Top of RECORDS
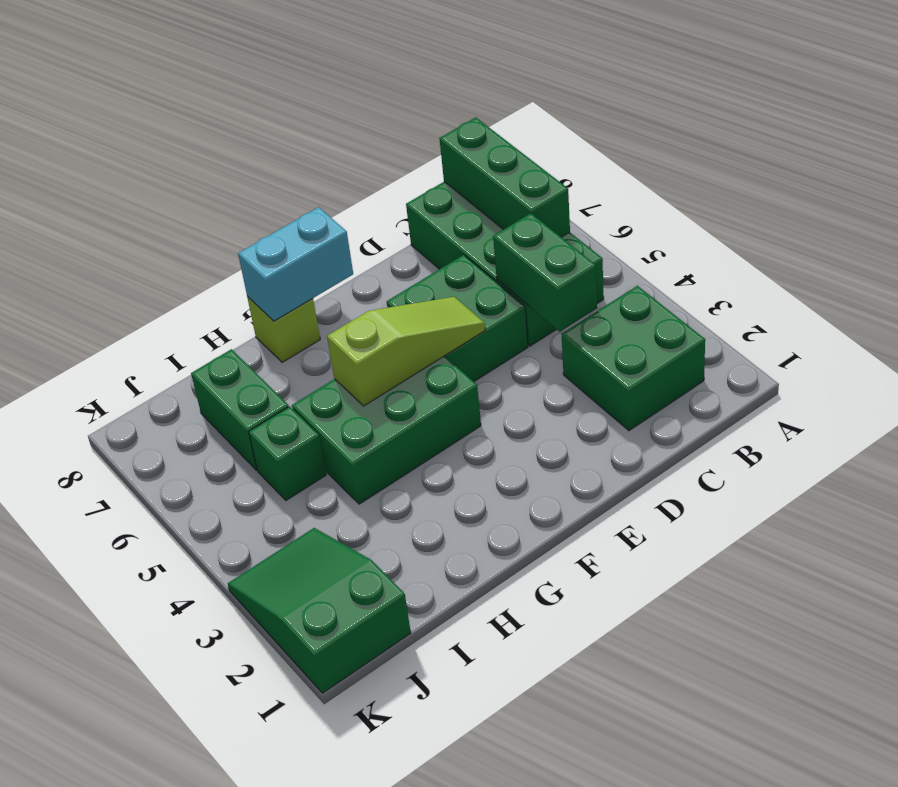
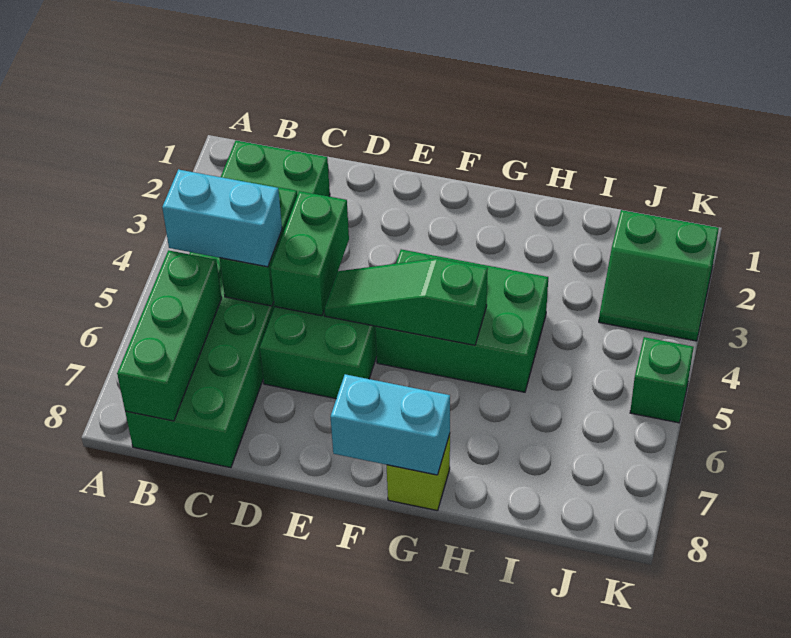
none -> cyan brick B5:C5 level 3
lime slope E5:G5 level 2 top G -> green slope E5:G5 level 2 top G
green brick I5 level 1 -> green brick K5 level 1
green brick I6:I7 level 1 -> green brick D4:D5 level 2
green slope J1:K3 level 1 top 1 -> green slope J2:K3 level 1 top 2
Bottom of RECORDS
▶ [WORK ORDER]: Return every entry above word for word, and include no images.

▶ [EXERCISE SOLUTION]:
none -> cyan brick B5:C5 level 3
lime slope E5:G5 level 2 top G -> green slope E5:G5 level 2 top G
green brick I5 level 1 -> green brick K5 level 1
green brick I6:I7 level 1 -> green brick D4:D5 level 2
green slope J1:K3 level 1 top 1 -> green slope J2:K3 level 1 top 2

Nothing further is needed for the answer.